Go through the records below and show every line with the string "turned".

Records for processing:

Content starts

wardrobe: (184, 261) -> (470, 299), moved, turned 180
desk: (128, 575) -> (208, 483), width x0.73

Content ends
Content starts

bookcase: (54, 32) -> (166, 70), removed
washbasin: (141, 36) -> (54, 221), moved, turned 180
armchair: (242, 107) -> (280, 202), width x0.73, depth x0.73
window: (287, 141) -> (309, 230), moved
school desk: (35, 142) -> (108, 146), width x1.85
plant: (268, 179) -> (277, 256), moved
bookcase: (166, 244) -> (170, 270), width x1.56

Content ends
Content starts

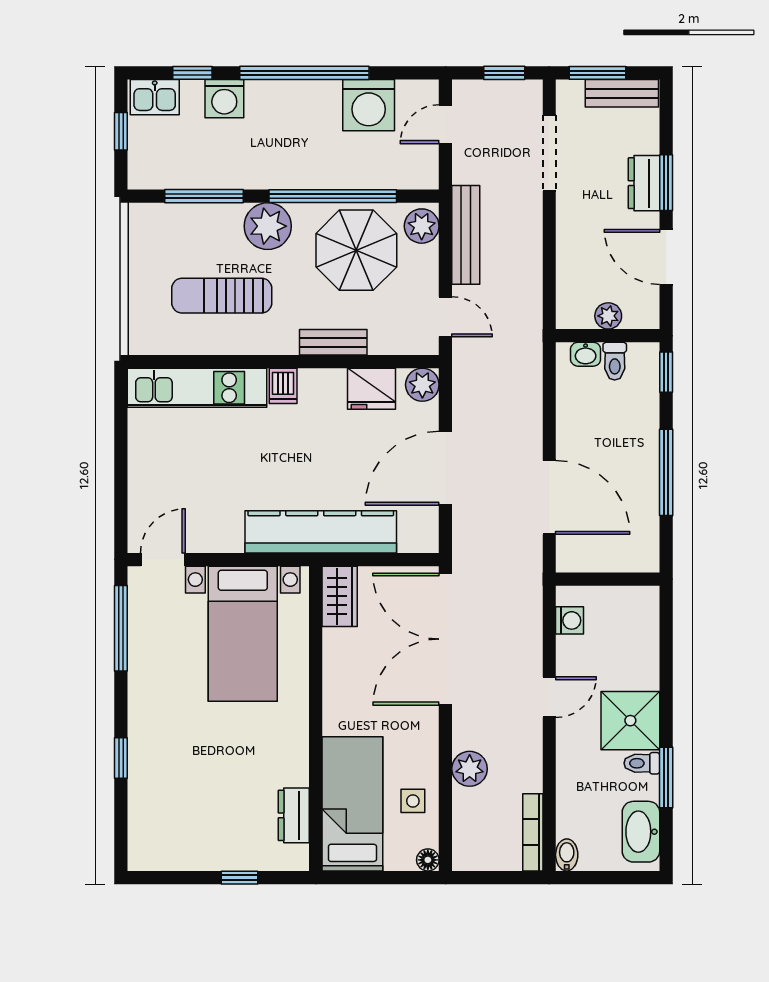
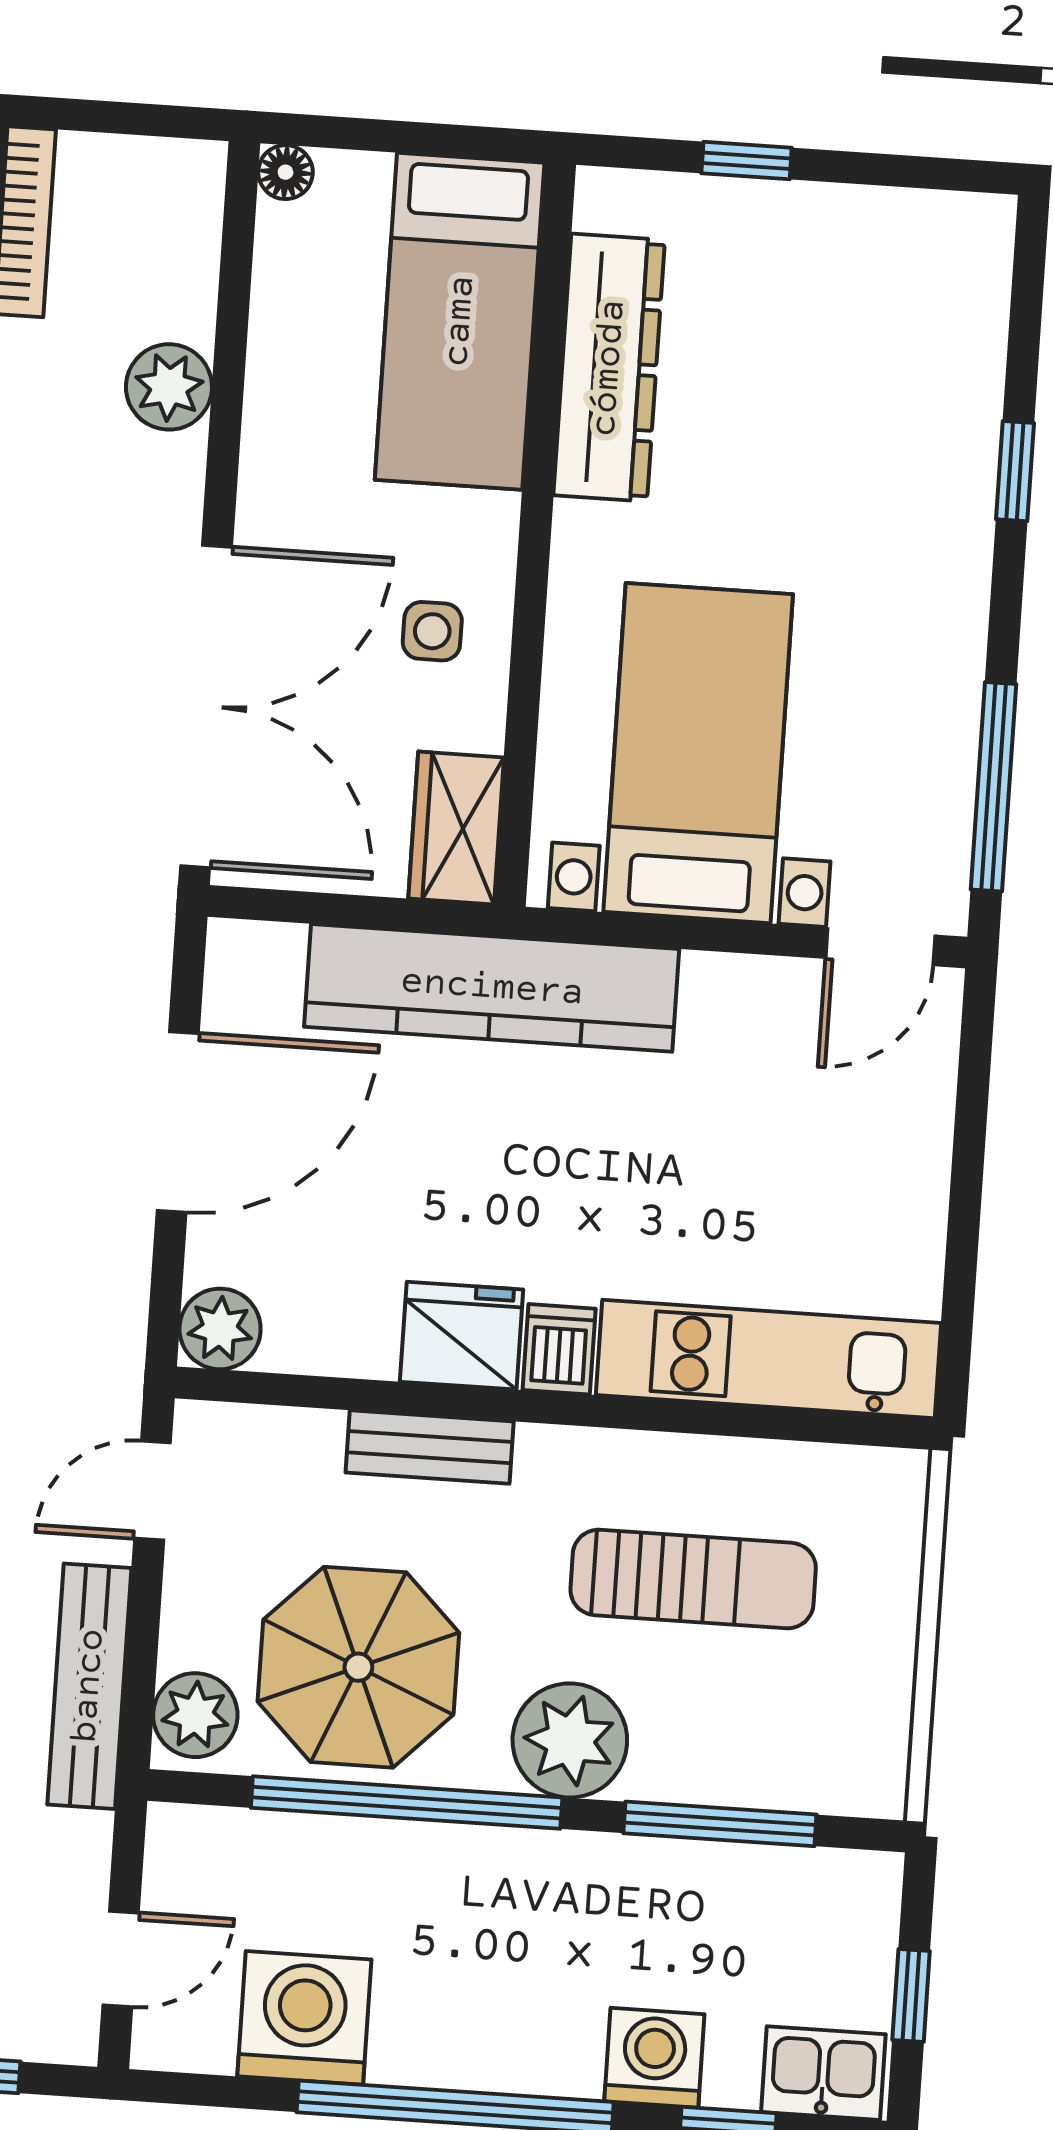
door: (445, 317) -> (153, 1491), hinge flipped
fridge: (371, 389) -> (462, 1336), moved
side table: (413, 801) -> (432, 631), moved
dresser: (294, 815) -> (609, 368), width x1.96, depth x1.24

Content ends

Problem solution:
wardrobe: (184, 261) -> (470, 299), moved, turned 180
washbasin: (141, 36) -> (54, 221), moved, turned 180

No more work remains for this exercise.